**WHAT IS NEEDED:**
With pictures left out, set down every record word for word.

*** INFORMATION ***

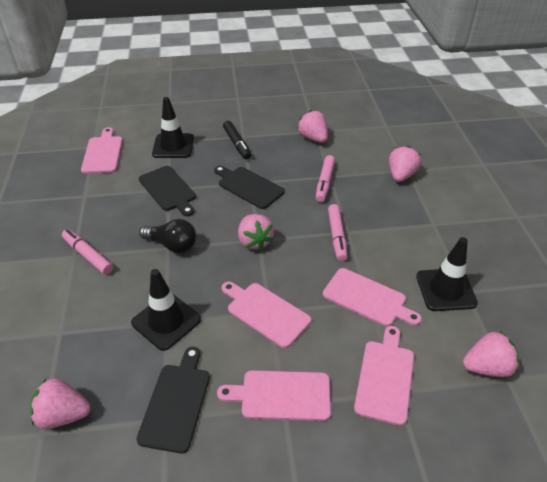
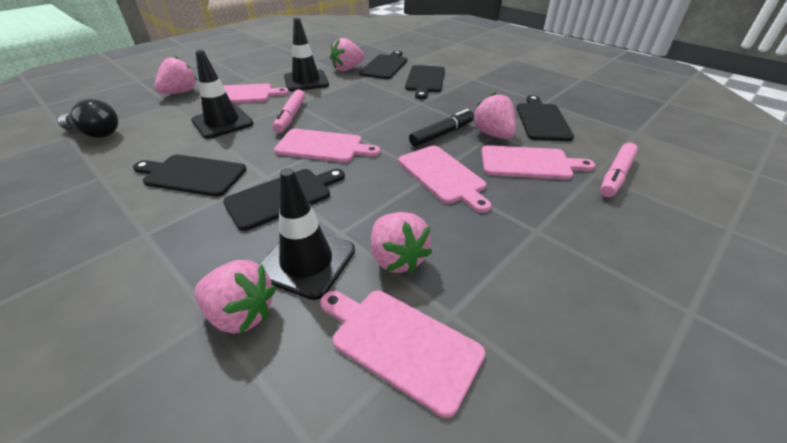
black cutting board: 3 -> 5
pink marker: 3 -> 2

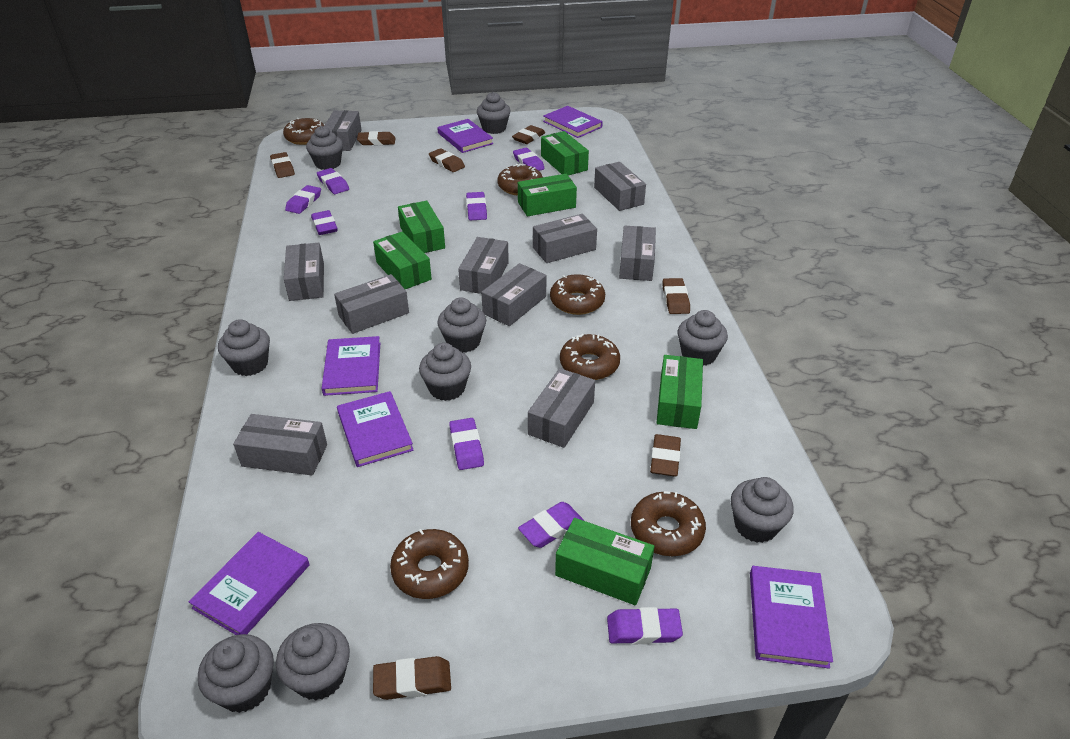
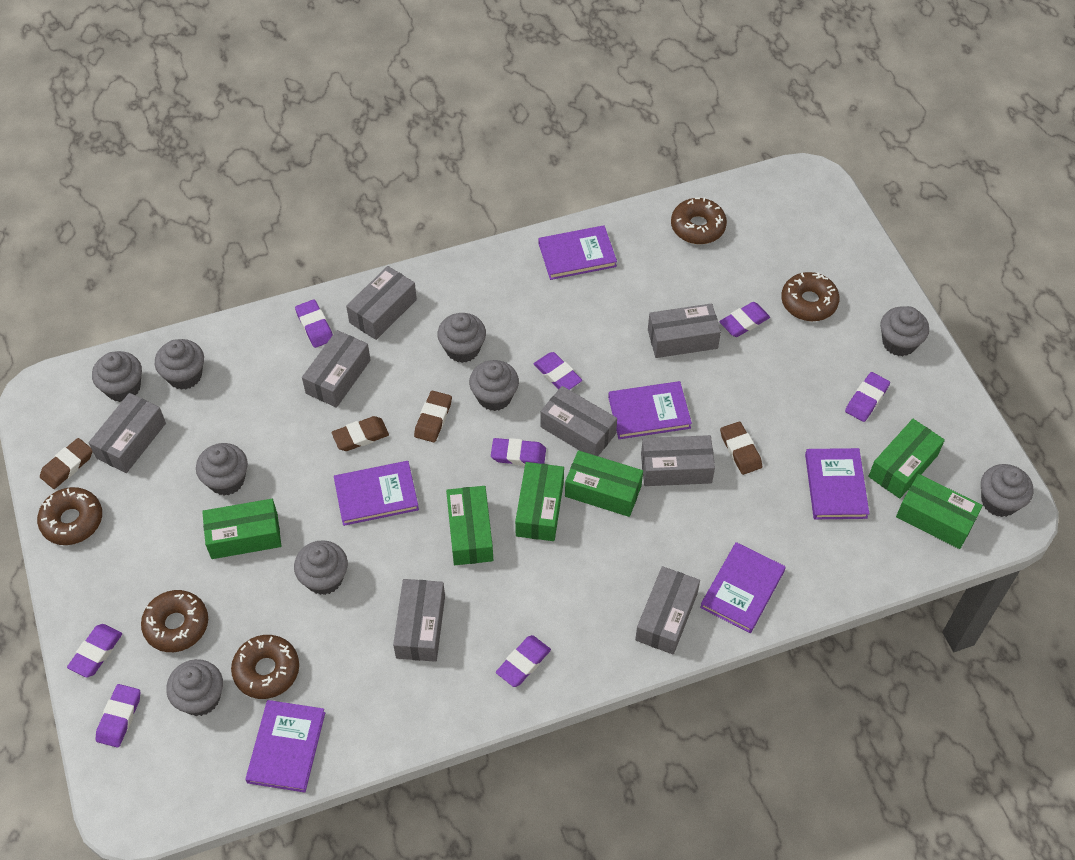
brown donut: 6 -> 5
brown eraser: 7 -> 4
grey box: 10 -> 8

*** End of INFORMATION ***

**EXERCISE RESULT:**
black cutting board: 3 -> 5
pink marker: 3 -> 2

brown donut: 6 -> 5
brown eraser: 7 -> 4
grey box: 10 -> 8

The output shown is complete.